_PROMPT_.
Count up the lines below where the word "none" shows up, and respond with the number alone.

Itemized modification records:

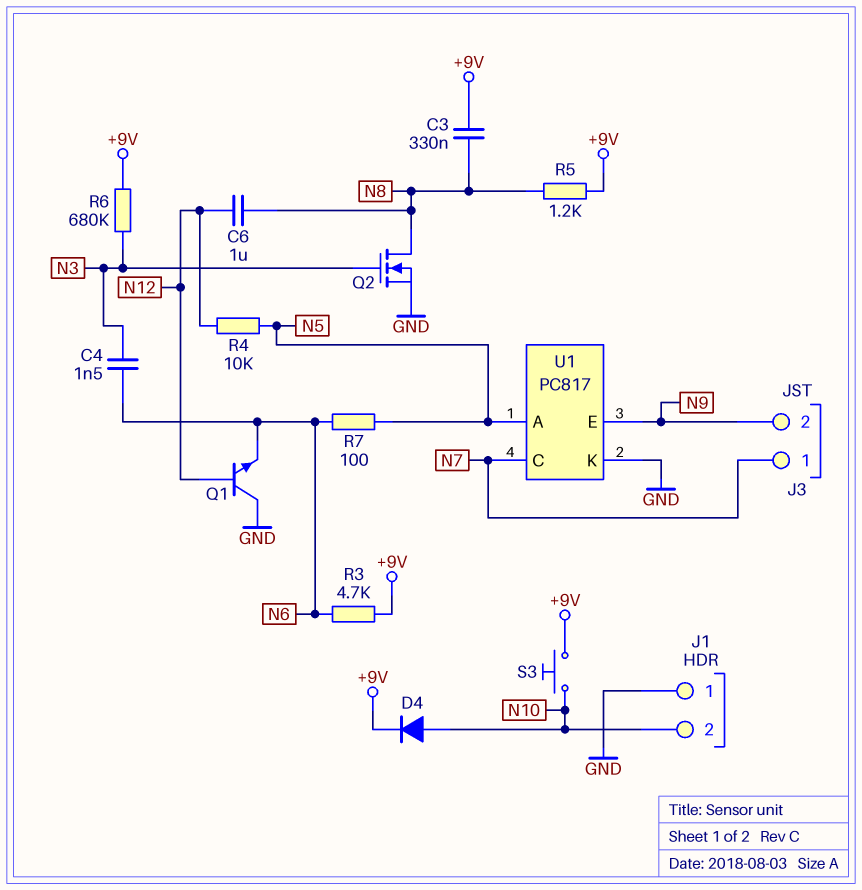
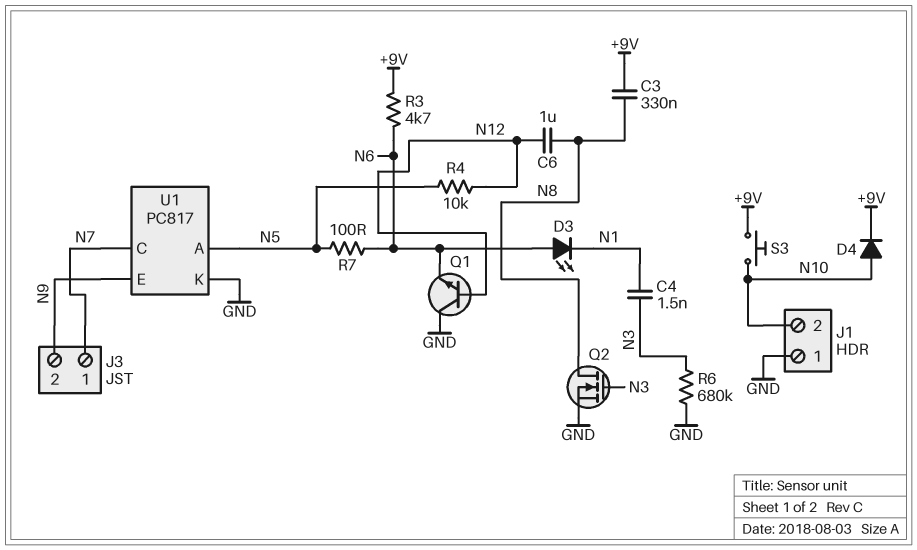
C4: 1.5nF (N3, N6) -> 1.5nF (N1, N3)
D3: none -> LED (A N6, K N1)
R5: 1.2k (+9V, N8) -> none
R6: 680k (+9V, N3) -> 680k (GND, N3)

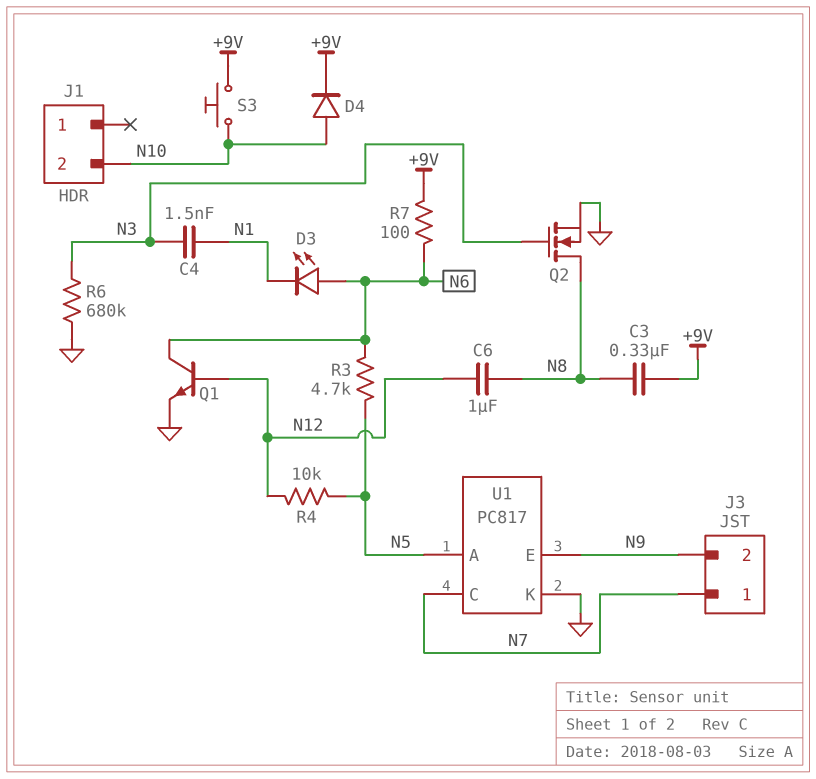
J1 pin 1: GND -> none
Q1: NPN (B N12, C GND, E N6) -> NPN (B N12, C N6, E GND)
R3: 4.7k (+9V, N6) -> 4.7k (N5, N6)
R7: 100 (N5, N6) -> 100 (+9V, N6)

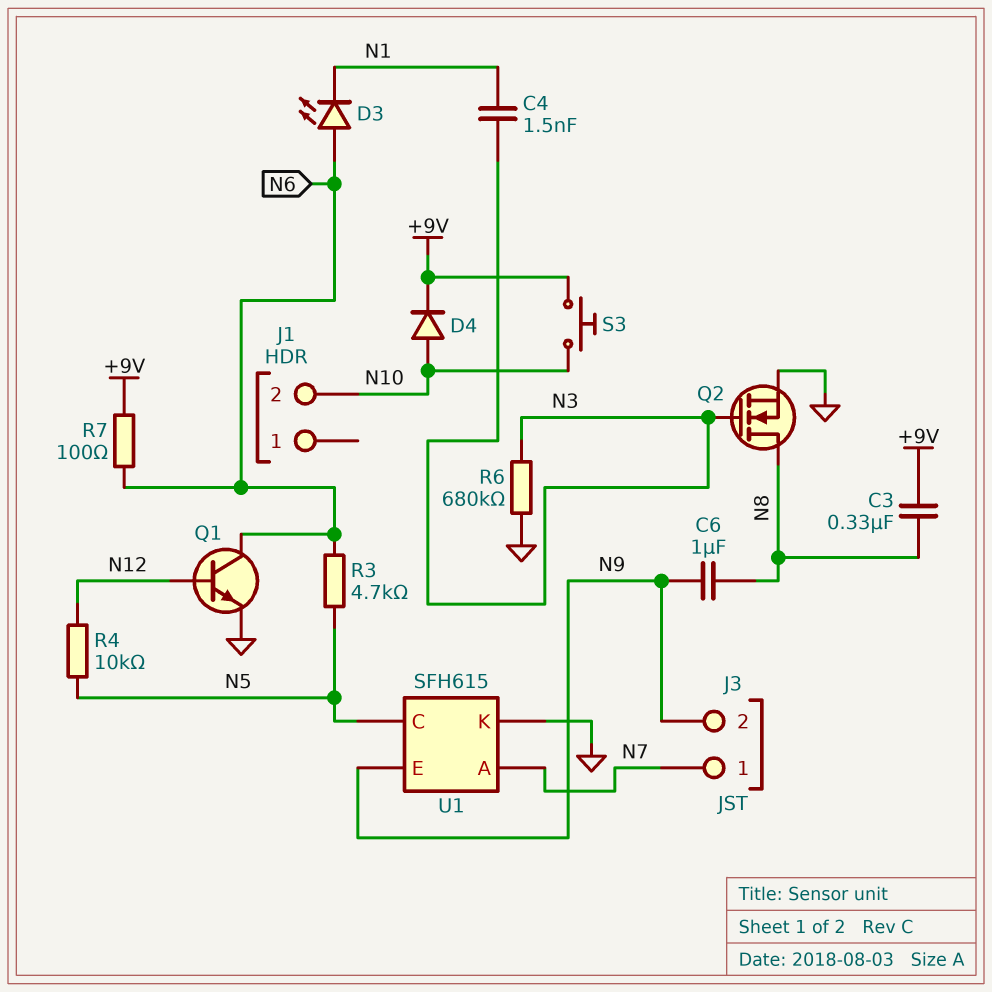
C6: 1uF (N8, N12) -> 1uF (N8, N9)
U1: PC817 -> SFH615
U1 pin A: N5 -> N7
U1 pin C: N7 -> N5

_ANSWER SECTION_.
3